REQUIREMENT:
Quote exactly, and only, the lines from the one containing "old: Bowlingkegel/orange" through the end of the material below. Skip pictures.

RECORD EXCERPTS:
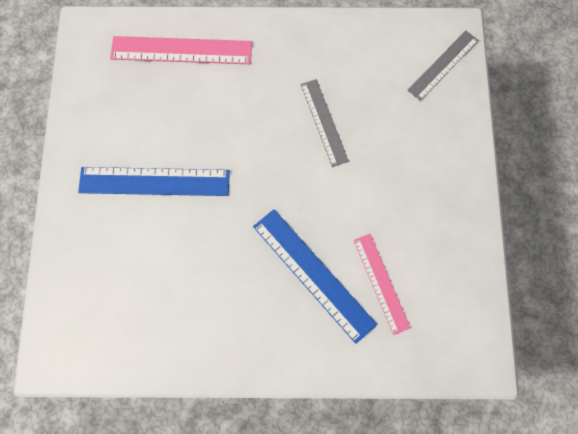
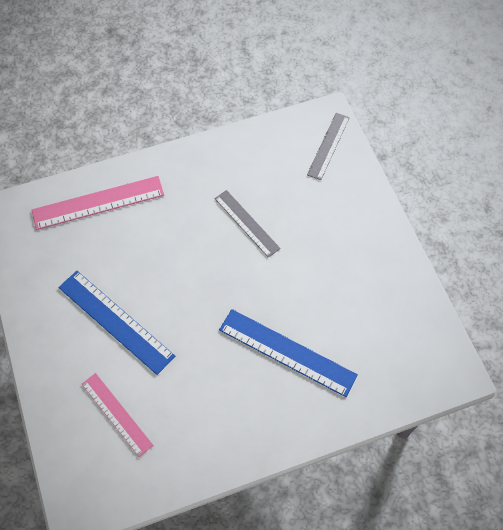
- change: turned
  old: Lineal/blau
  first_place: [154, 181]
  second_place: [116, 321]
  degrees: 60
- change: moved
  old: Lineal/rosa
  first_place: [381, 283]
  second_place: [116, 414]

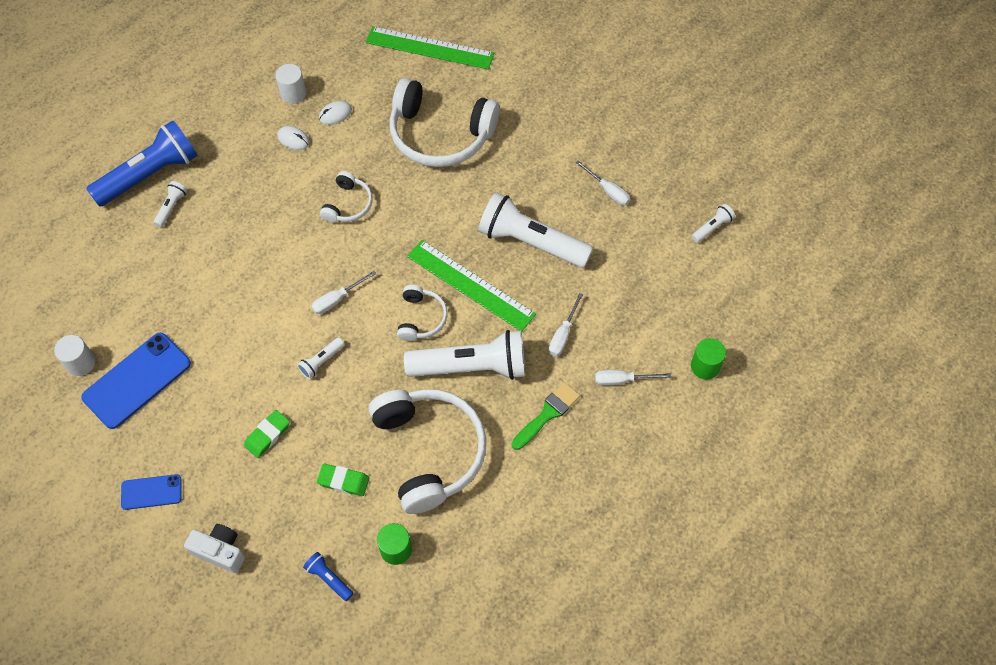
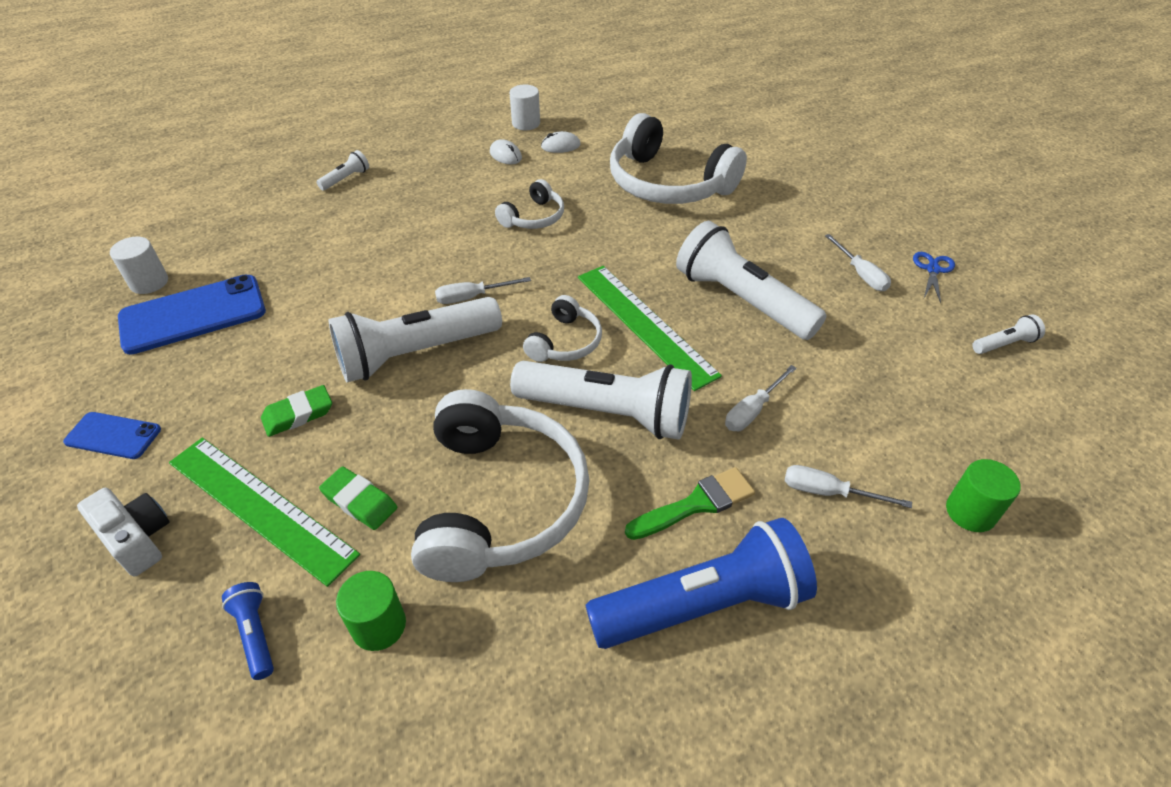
- change: moved
  old: Lineal/grün
  first_place: [429, 48]
  second_place: [260, 507]
- change: resized
  old: Taschenlampe/weiß
  first_place: [321, 361]
  second_place: [415, 354]
  factor: 2.35
- change: moved
  old: Taschenlampe/blau
  first_place: [150, 175]
  second_place: [703, 604]
- change: added
  new: Schere/blau
  second_place: [932, 269]

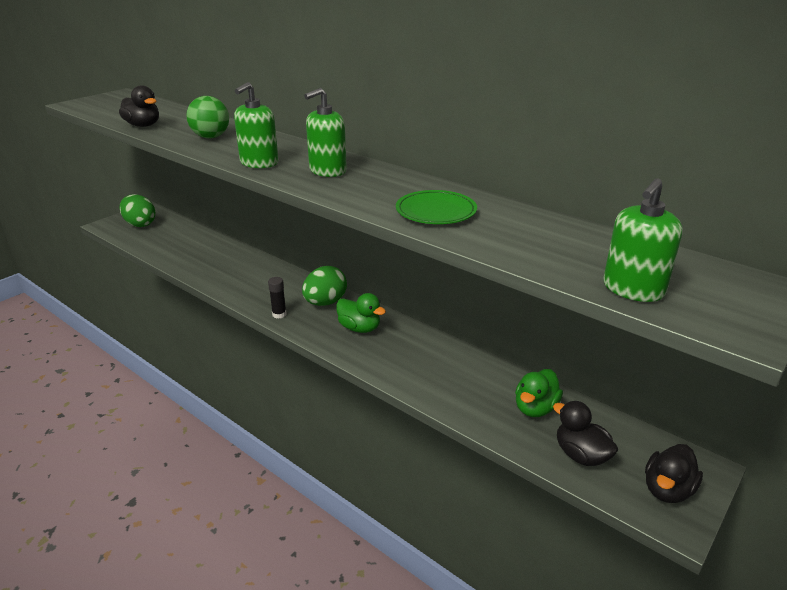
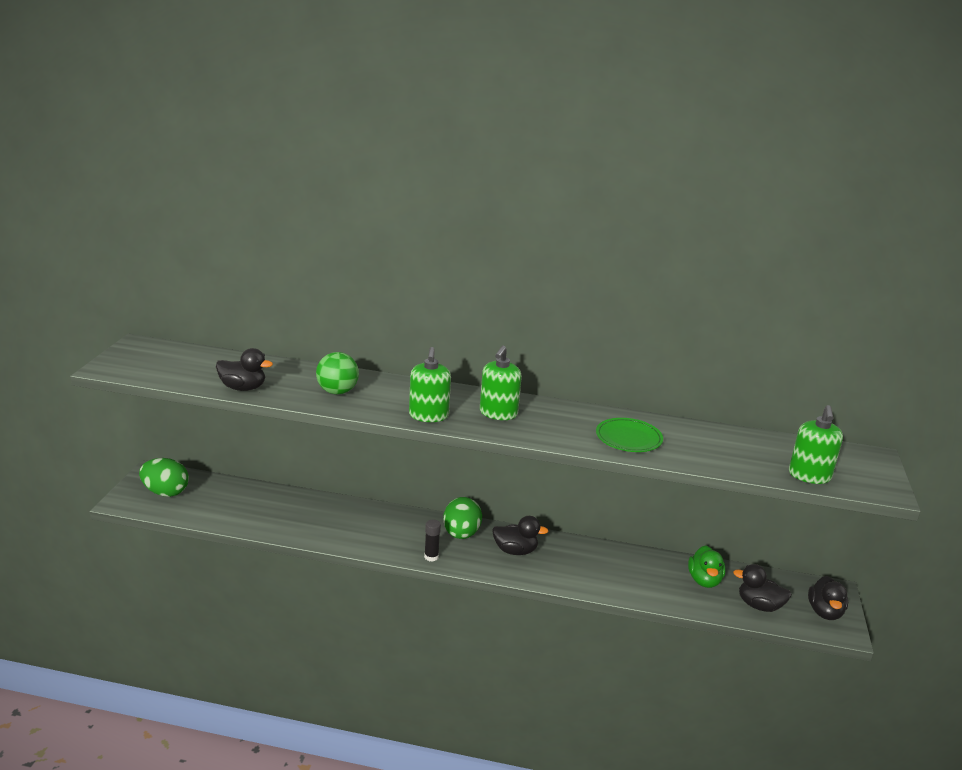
- change: recoloured
  old: Ente/grün
  new: Ente/schwarz
  first_place: [359, 328]
  second_place: [515, 551]

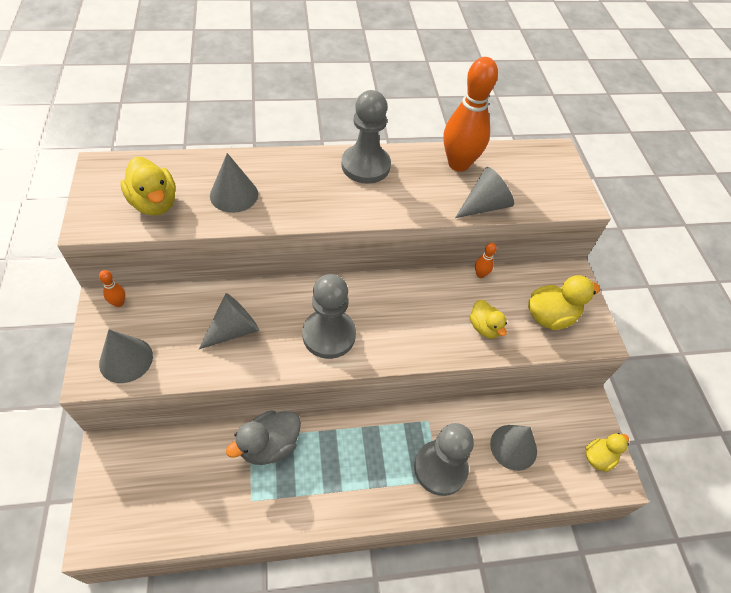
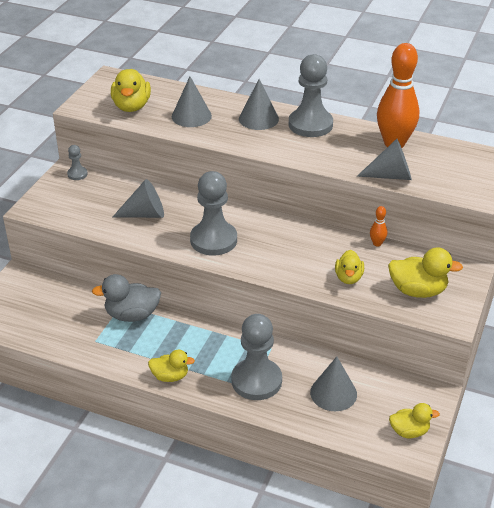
- change: replaced
  old: Bowlingkegel/orange
  new: Bauer/grau
  first_place: [119, 303]
  second_place: [77, 174]
- change: added
  new: Ente/gelb
  second_place: [170, 376]
- change: moved
  old: Kegel/grau
  first_place: [126, 359]
  second_place: [258, 119]

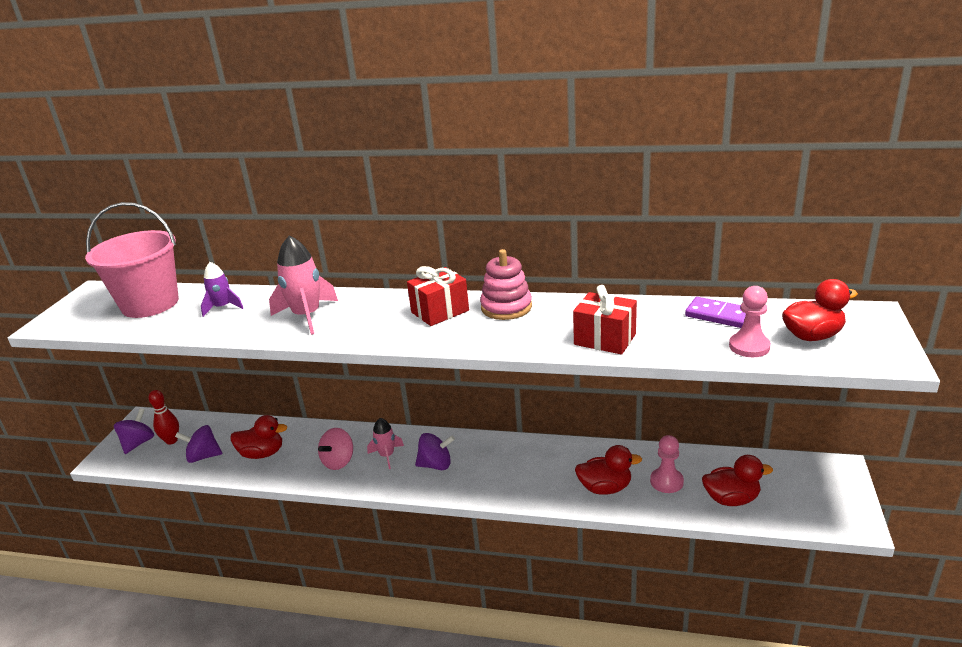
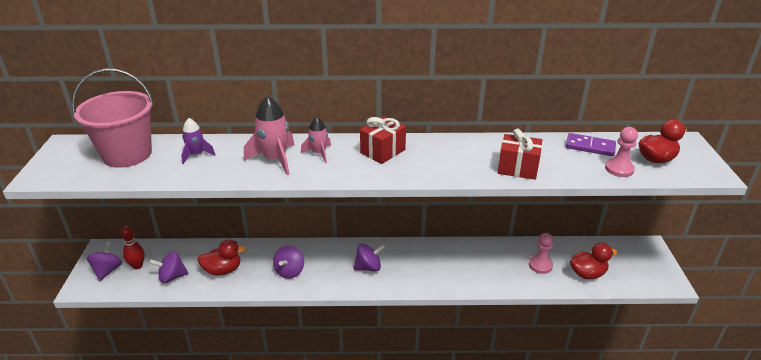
- change: recoloured
  old: Kreisel/rosa
  new: Kreisel/lila
  first_place: [338, 461]
  second_place: [290, 271]
- change: moved
  old: Rakete/rosa
  first_place: [387, 455]
  second_place: [319, 153]
- change: removed
  old: Stapelspielzeug/rosa
  first_place: [506, 307]
- change: removed
  old: Ente/rot
  first_place: [605, 488]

SOLUTION TO THIS EXERCISE:
  old: Bowlingkegel/orange
  new: Bauer/grau
  first_place: [119, 303]
  second_place: [77, 174]
- change: added
  new: Ente/gelb
  second_place: [170, 376]
- change: moved
  old: Kegel/grau
  first_place: [126, 359]
  second_place: [258, 119]

- change: recoloured
  old: Kreisel/rosa
  new: Kreisel/lila
  first_place: [338, 461]
  second_place: [290, 271]
- change: moved
  old: Rakete/rosa
  first_place: [387, 455]
  second_place: [319, 153]
- change: removed
  old: Stapelspielzeug/rosa
  first_place: [506, 307]
- change: removed
  old: Ente/rot
  first_place: [605, 488]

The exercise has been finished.